DATA SUPPLIED:
--- START ---
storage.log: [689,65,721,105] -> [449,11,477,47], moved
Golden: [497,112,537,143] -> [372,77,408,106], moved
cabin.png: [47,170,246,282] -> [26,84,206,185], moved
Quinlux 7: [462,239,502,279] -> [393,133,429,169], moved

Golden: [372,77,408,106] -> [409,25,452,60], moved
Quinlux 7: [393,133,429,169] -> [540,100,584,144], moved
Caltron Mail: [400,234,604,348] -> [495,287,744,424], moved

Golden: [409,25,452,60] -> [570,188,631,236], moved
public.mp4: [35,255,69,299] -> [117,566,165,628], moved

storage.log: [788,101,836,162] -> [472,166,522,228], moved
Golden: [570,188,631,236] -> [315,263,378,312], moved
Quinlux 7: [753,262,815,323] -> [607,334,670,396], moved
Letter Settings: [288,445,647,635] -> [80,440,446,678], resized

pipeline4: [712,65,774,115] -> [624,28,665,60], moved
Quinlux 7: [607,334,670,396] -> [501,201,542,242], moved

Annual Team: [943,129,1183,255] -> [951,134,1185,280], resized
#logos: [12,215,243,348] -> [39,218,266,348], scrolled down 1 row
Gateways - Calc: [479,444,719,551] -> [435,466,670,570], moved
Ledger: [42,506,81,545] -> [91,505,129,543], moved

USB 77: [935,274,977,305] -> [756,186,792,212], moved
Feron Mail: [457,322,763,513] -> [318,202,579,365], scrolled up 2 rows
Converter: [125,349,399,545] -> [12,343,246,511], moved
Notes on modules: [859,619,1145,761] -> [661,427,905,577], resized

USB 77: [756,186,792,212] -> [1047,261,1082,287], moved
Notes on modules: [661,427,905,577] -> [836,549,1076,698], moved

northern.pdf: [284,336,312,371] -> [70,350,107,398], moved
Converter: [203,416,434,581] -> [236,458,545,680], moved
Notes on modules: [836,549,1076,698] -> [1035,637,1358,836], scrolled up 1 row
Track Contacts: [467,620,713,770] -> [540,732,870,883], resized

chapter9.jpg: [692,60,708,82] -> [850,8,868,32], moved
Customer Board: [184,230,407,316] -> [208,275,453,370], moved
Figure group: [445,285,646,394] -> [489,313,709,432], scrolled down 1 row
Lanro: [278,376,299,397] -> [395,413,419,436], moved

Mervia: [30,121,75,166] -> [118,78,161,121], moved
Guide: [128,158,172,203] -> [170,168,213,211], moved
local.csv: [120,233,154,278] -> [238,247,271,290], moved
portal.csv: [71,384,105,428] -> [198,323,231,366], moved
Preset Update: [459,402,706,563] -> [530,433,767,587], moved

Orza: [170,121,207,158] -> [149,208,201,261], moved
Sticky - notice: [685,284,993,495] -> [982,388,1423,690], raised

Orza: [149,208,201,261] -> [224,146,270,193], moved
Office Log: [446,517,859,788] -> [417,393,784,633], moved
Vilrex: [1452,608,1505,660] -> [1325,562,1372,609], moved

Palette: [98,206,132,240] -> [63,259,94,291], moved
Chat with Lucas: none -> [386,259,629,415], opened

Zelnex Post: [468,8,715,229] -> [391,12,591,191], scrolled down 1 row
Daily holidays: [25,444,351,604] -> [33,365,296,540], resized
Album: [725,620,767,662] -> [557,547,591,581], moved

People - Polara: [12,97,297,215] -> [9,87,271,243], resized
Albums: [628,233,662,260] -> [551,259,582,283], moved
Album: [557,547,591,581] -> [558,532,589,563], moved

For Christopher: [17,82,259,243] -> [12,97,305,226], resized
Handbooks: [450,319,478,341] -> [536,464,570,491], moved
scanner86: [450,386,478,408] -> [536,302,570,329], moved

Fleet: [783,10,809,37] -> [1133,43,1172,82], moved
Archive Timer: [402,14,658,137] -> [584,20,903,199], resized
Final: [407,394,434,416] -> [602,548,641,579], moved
--- END ---
INSTRUCTIONS TO FOLLOW:
Each line in the records above with "modules" must be returned.

REPLY:
Notes on modules: [859,619,1145,761] -> [661,427,905,577], resized
Notes on modules: [661,427,905,577] -> [836,549,1076,698], moved
Notes on modules: [836,549,1076,698] -> [1035,637,1358,836], scrolled up 1 row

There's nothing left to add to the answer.